RECORD SET –

═══

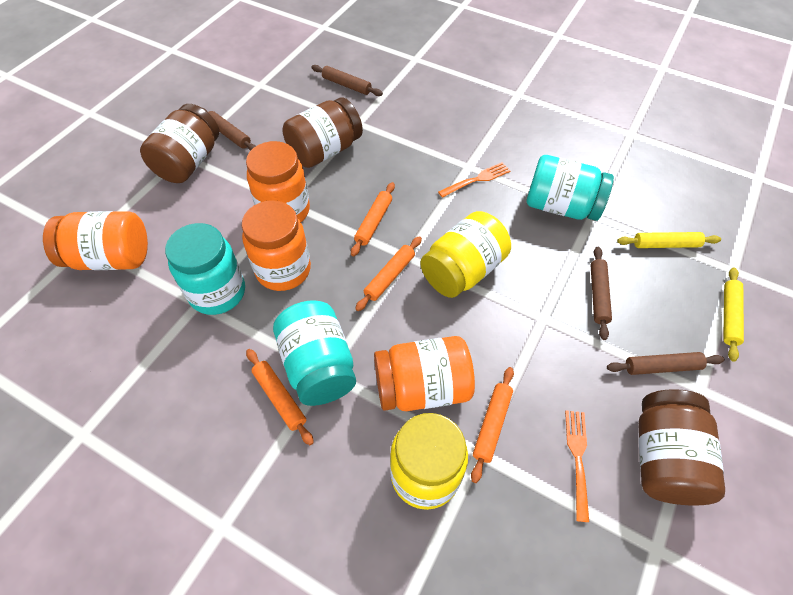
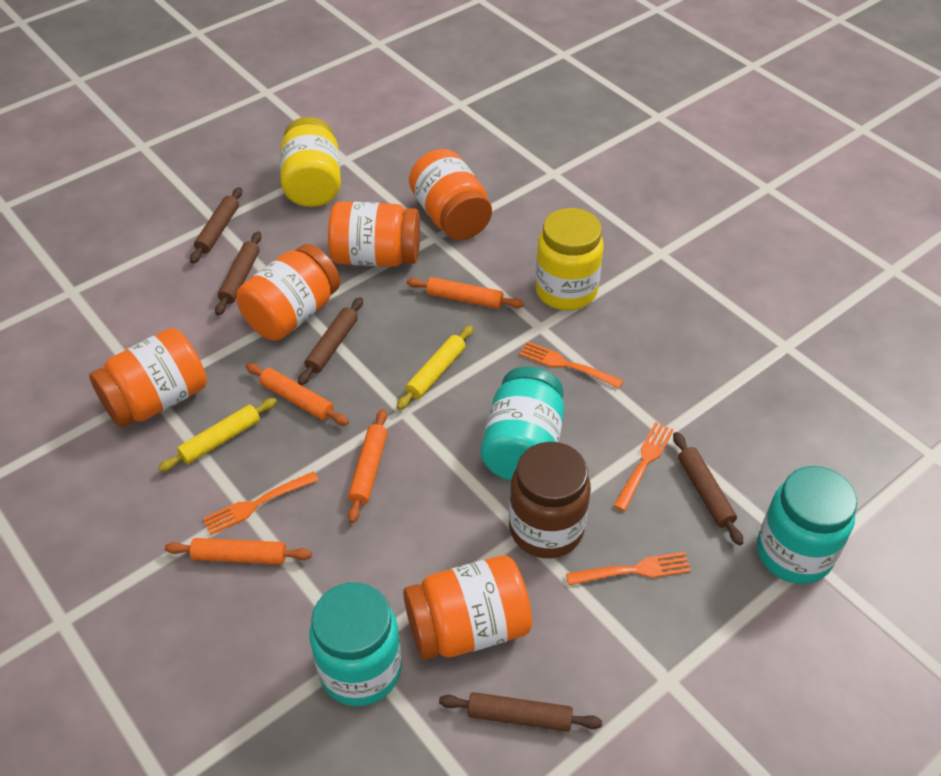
brown jar: 3 -> 1
brown rolling pin: 4 -> 5
orange fork: 2 -> 4
orange jar: 4 -> 5

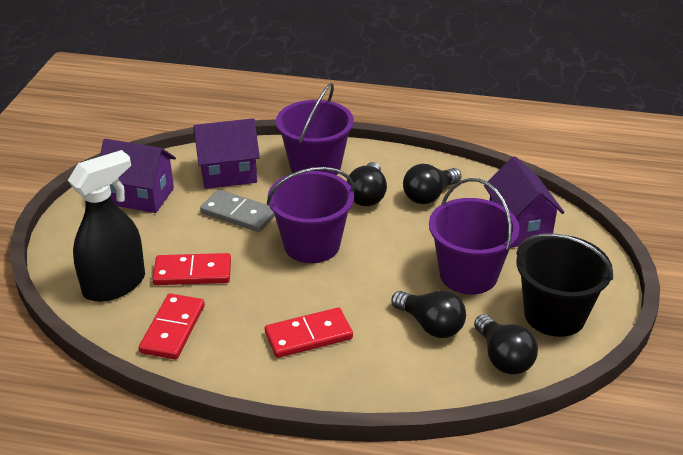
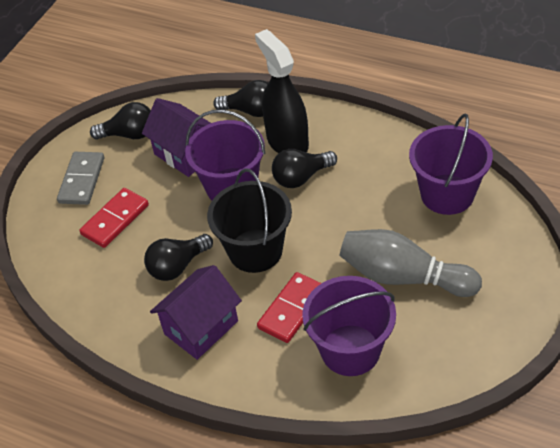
grey bowling pin: 0 -> 1
purple house: 3 -> 2
red domino: 3 -> 2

═══

TASK TO CARRY OUT –
The lines running from the one with "orange fork: 2 -> 4" to the close of the material above are to be retyped exactly; no picture is to be included.

ANSWER TO THE EXERCISE –
orange fork: 2 -> 4
orange jar: 4 -> 5

grey bowling pin: 0 -> 1
purple house: 3 -> 2
red domino: 3 -> 2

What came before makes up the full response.